* [WHAT THIS TASK INVOLVES] Restate the listing word for word; omit the images.

Content starts

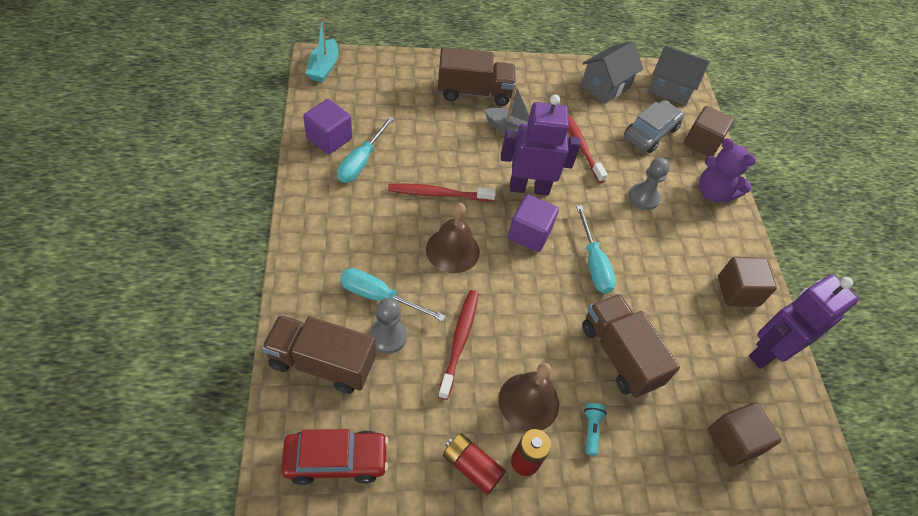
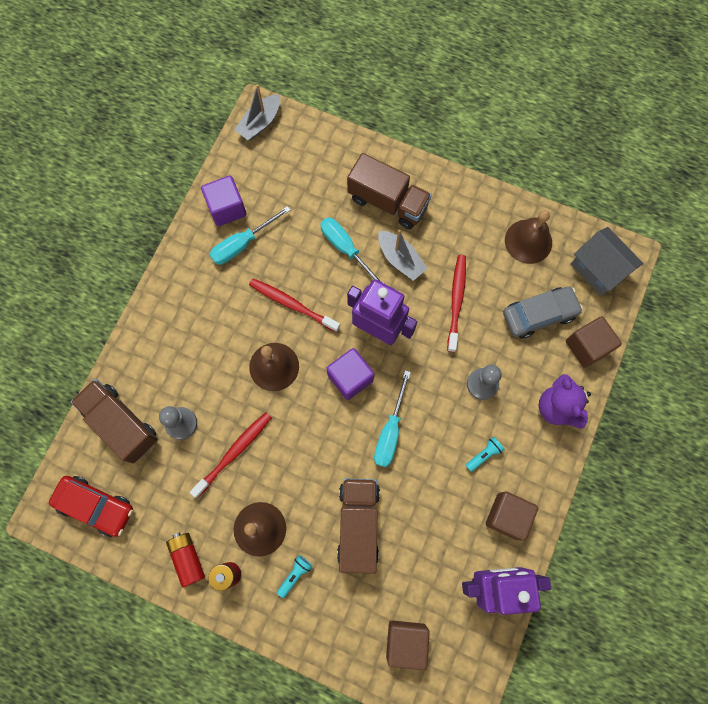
camera: 35 degrees right, 20 degrees up
(323, 67) = (260, 123): turquoise boat -> grey boat
(379, 297) = (192, 385): turquoise screwdriver -> turquoise screwdriver (346, 249)
(605, 86) = (528, 241): grey house -> brown bell
(684, 251) = (484, 455): none -> turquoise flashlight

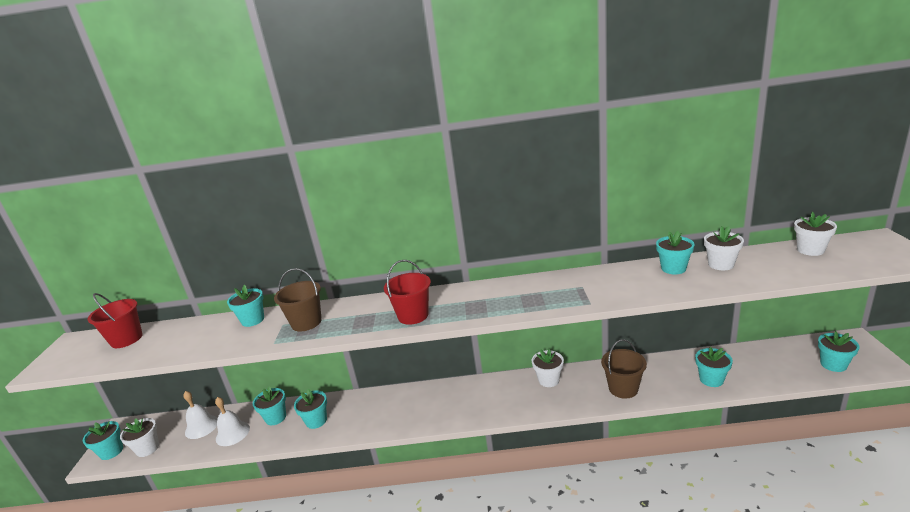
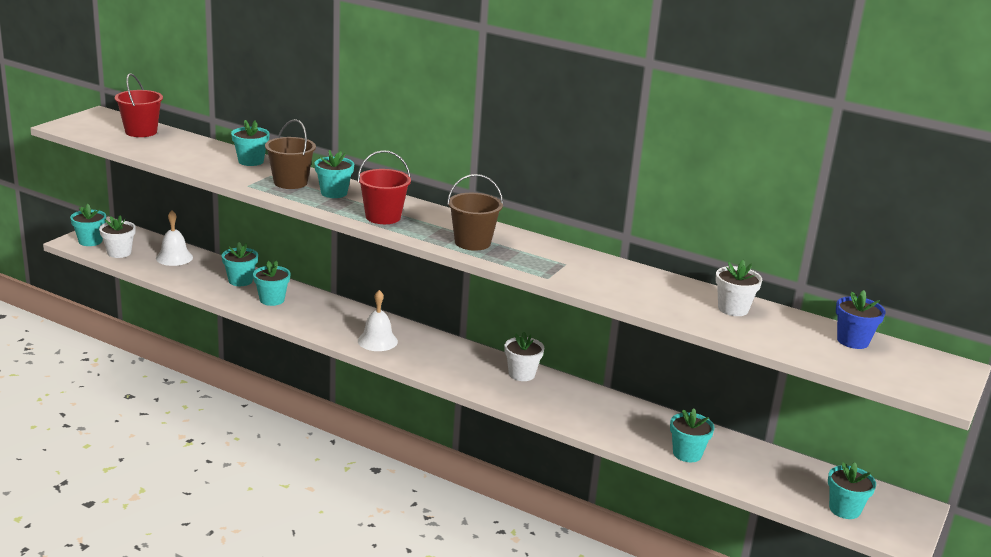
camera: 25 degrees right, 0 degrees up
(232, 433) = (194, 275): white bell -> white bell (377, 341)
(623, 388) = (584, 415): brown bucket -> brown bucket (472, 242)
(673, 268) = (680, 290): turquoise flower pot -> turquoise flower pot (334, 193)
(810, 250) = (853, 341): white flower pot -> blue flower pot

Content ends

* [RESULT OF THE TASK]
camera: 35 degrees right, 20 degrees up
(323, 67) = (260, 123): turquoise boat -> grey boat
(379, 297) = (192, 385): turquoise screwdriver -> turquoise screwdriver (346, 249)
(605, 86) = (528, 241): grey house -> brown bell
(684, 251) = (484, 455): none -> turquoise flashlight

camera: 25 degrees right, 0 degrees up
(232, 433) = (194, 275): white bell -> white bell (377, 341)
(623, 388) = (584, 415): brown bucket -> brown bucket (472, 242)
(673, 268) = (680, 290): turquoise flower pot -> turquoise flower pot (334, 193)
(810, 250) = (853, 341): white flower pot -> blue flower pot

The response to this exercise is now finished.